-- DATA RECORDS follows --

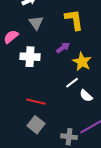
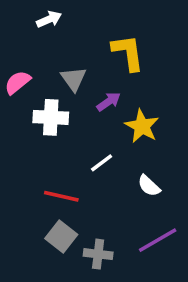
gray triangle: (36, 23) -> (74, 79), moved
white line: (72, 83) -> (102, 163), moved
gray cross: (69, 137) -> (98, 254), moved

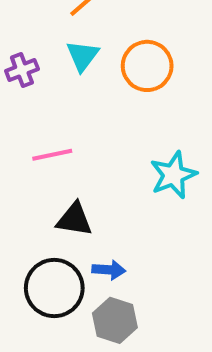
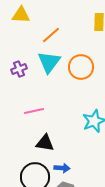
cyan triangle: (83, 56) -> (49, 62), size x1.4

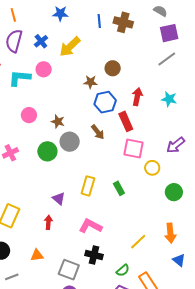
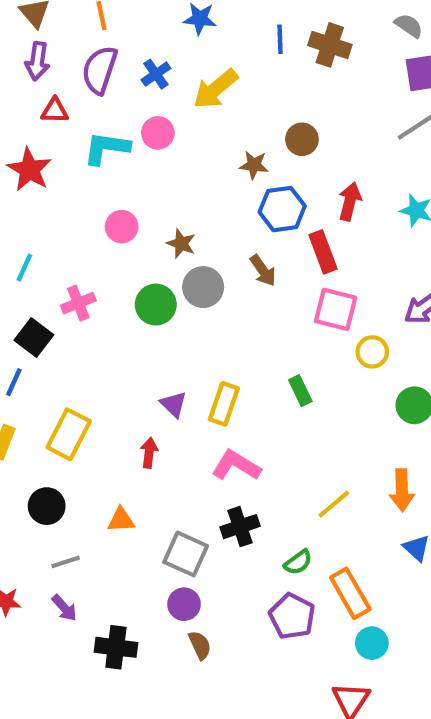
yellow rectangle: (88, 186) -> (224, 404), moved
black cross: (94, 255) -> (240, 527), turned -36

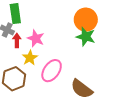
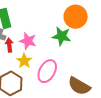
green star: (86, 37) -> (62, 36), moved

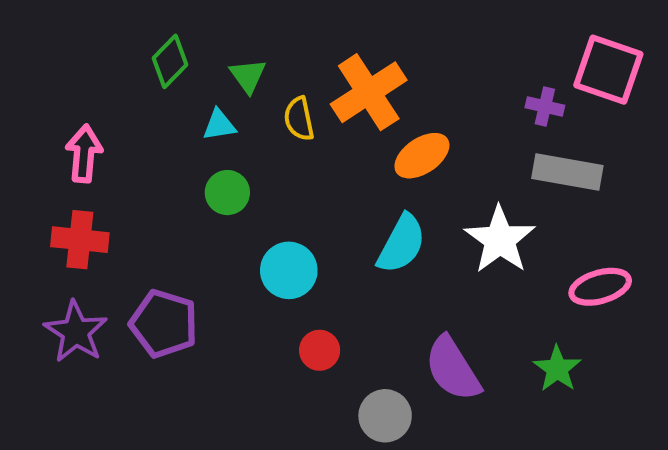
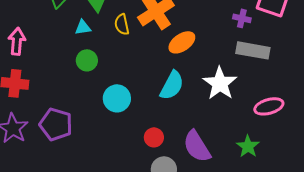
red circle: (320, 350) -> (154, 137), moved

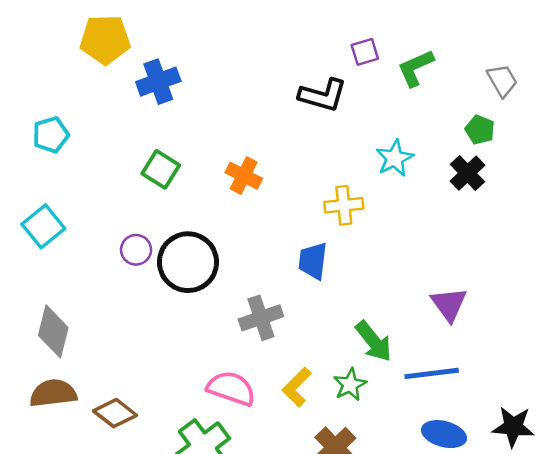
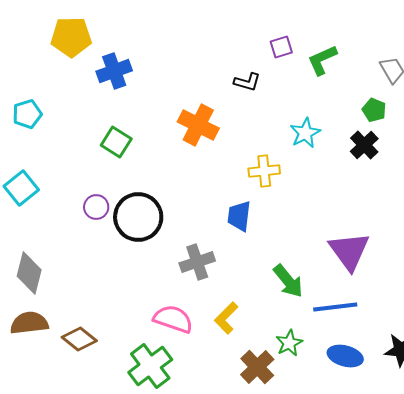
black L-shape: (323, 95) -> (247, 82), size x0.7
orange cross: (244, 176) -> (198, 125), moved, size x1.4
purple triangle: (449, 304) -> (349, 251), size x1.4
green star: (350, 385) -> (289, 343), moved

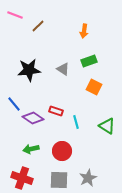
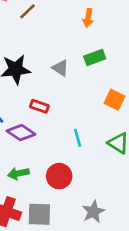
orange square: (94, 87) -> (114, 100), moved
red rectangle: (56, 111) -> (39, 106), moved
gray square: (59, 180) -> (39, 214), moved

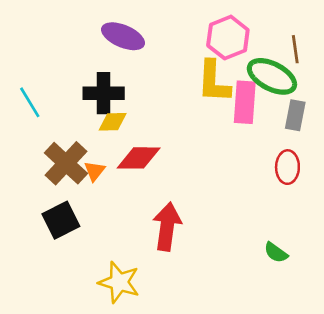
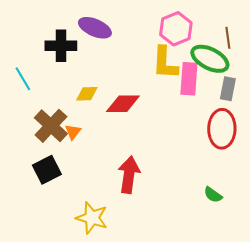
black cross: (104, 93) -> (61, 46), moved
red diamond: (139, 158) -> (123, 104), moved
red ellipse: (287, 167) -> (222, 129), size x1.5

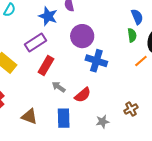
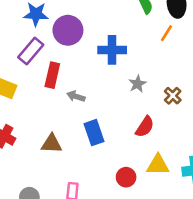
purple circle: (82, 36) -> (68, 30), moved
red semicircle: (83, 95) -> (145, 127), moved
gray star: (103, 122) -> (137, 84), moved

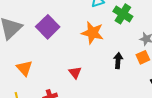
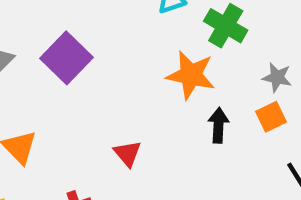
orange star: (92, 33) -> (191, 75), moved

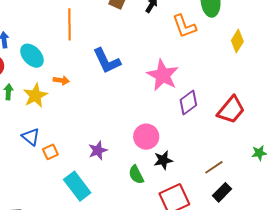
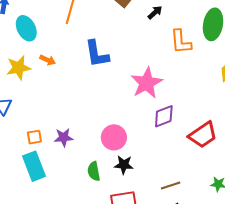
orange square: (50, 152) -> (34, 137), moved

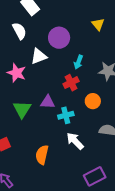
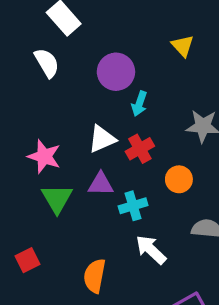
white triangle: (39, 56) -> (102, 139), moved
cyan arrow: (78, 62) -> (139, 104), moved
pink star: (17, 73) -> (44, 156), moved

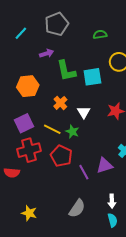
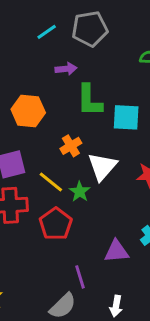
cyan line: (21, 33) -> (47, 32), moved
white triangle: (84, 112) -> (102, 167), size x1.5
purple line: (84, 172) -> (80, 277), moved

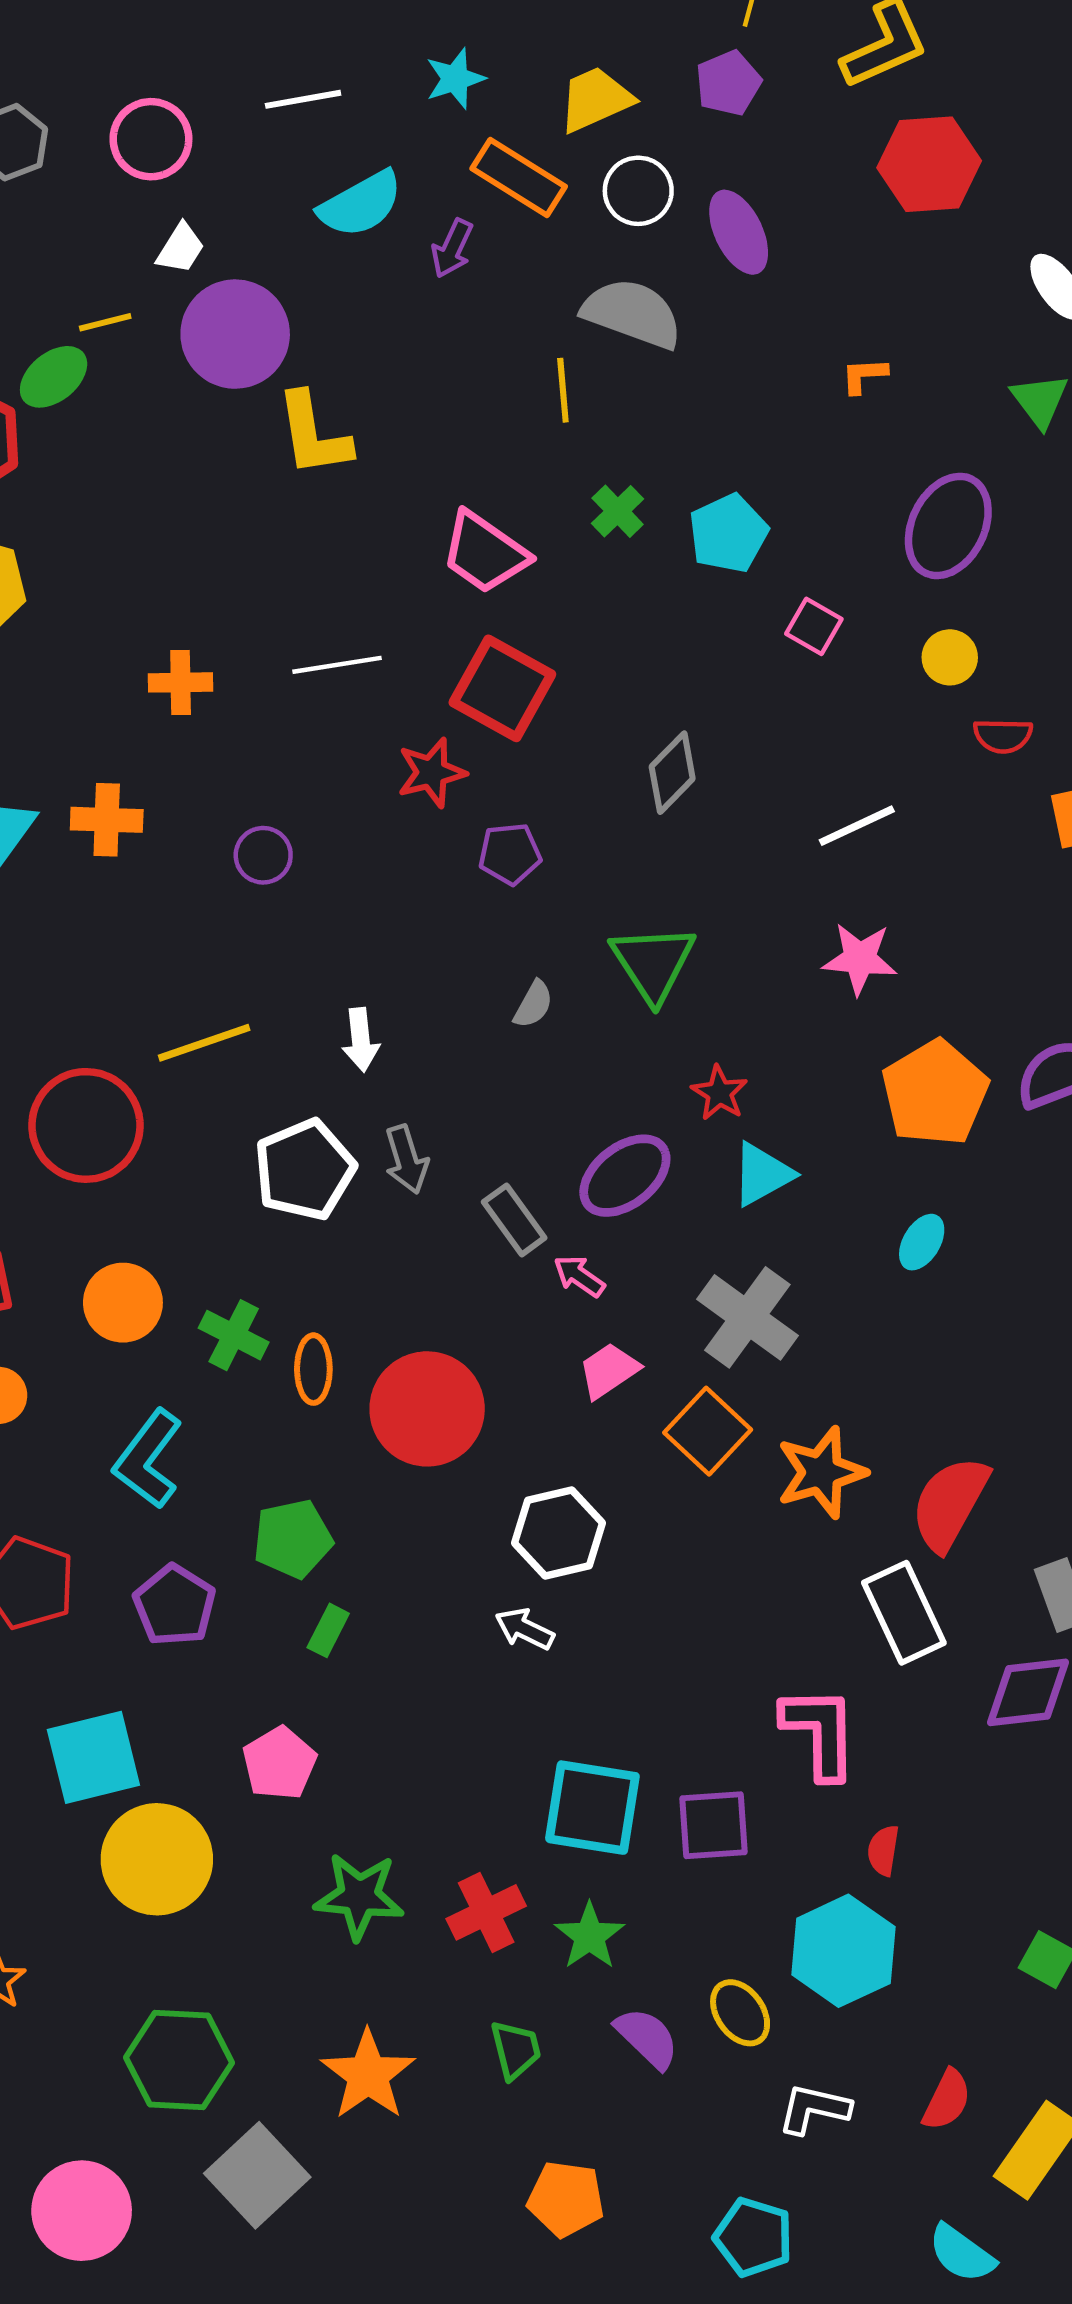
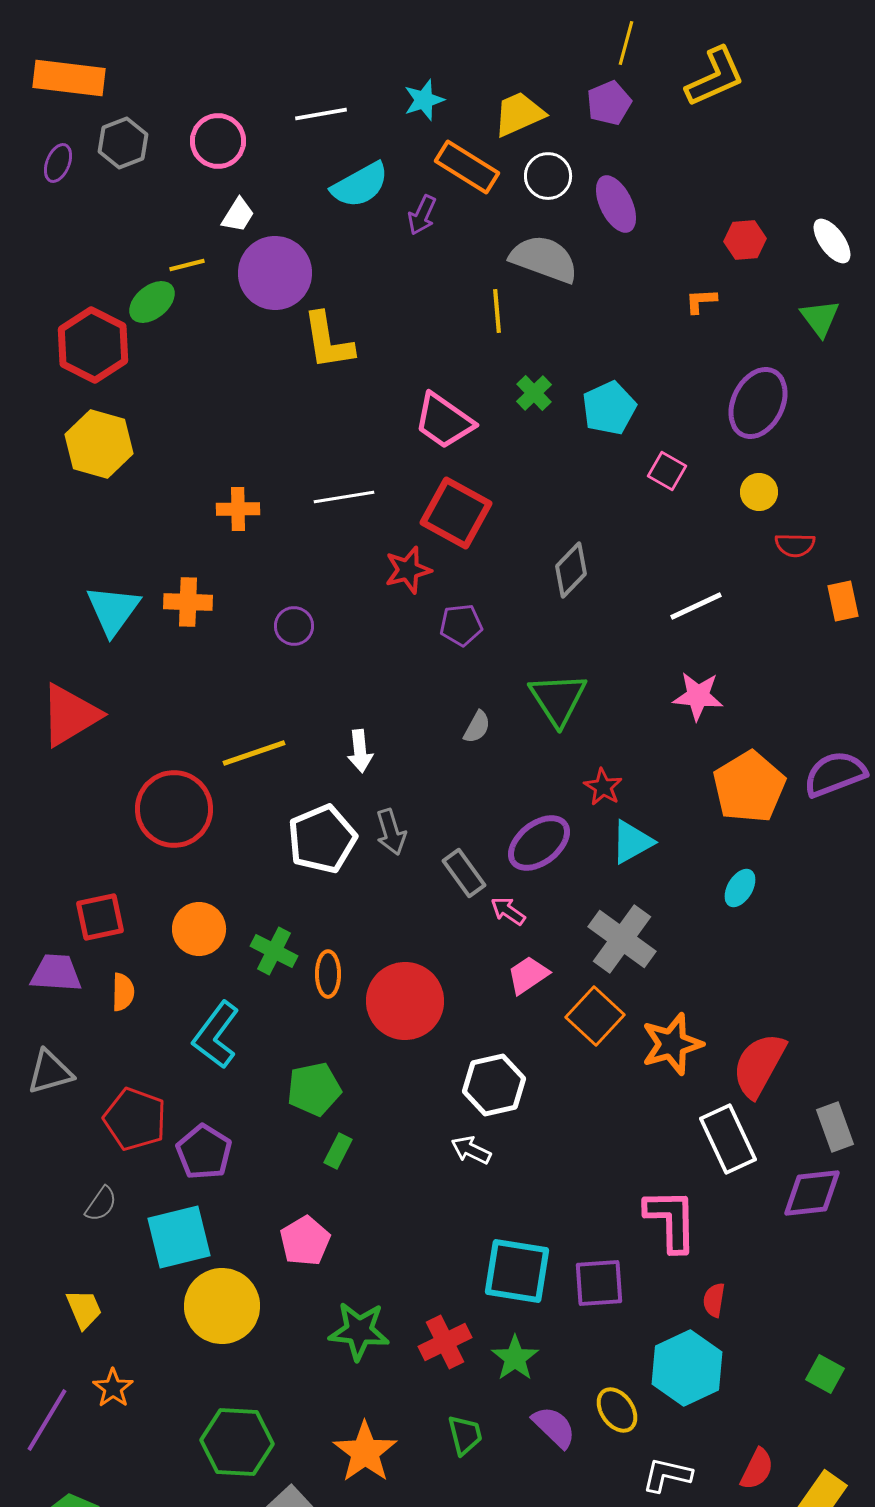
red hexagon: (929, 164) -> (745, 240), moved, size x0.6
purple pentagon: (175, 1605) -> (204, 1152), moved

-- DATA RECORDS concluded --

WHAT THIS TASK INVOLVES >>
Only the lines from the one that holds "white line: (72, 83) -> (102, 163), moved" through the end of the records above should be printed again, exactly as they are. Leave out the pictures.

SOLUTION TO THIS PROBLEM >>
white line: (72, 83) -> (102, 163), moved
gray cross: (69, 137) -> (98, 254), moved

cyan triangle: (83, 56) -> (49, 62), size x1.4

yellow rectangle: (88, 186) -> (224, 404), moved
black cross: (94, 255) -> (240, 527), turned -36

green star: (86, 37) -> (62, 36), moved

red circle: (320, 350) -> (154, 137), moved

black L-shape: (323, 95) -> (247, 82), size x0.7
orange cross: (244, 176) -> (198, 125), moved, size x1.4
purple triangle: (449, 304) -> (349, 251), size x1.4
green star: (350, 385) -> (289, 343), moved

orange square: (94, 87) -> (114, 100), moved
red rectangle: (56, 111) -> (39, 106), moved
gray square: (59, 180) -> (39, 214), moved

black cross: (104, 93) -> (61, 46), moved
red diamond: (139, 158) -> (123, 104), moved
red ellipse: (287, 167) -> (222, 129), size x1.5

purple circle: (82, 36) -> (68, 30), moved
red semicircle: (83, 95) -> (145, 127), moved
gray star: (103, 122) -> (137, 84), moved

orange star: (92, 33) -> (191, 75), moved

orange square: (50, 152) -> (34, 137), moved

white triangle: (39, 56) -> (102, 139), moved
cyan arrow: (78, 62) -> (139, 104), moved
pink star: (17, 73) -> (44, 156), moved

cyan line: (21, 33) -> (47, 32), moved
white triangle: (84, 112) -> (102, 167), size x1.5
purple line: (84, 172) -> (80, 277), moved

red hexagon: (929, 164) -> (745, 240), moved, size x0.6
purple pentagon: (175, 1605) -> (204, 1152), moved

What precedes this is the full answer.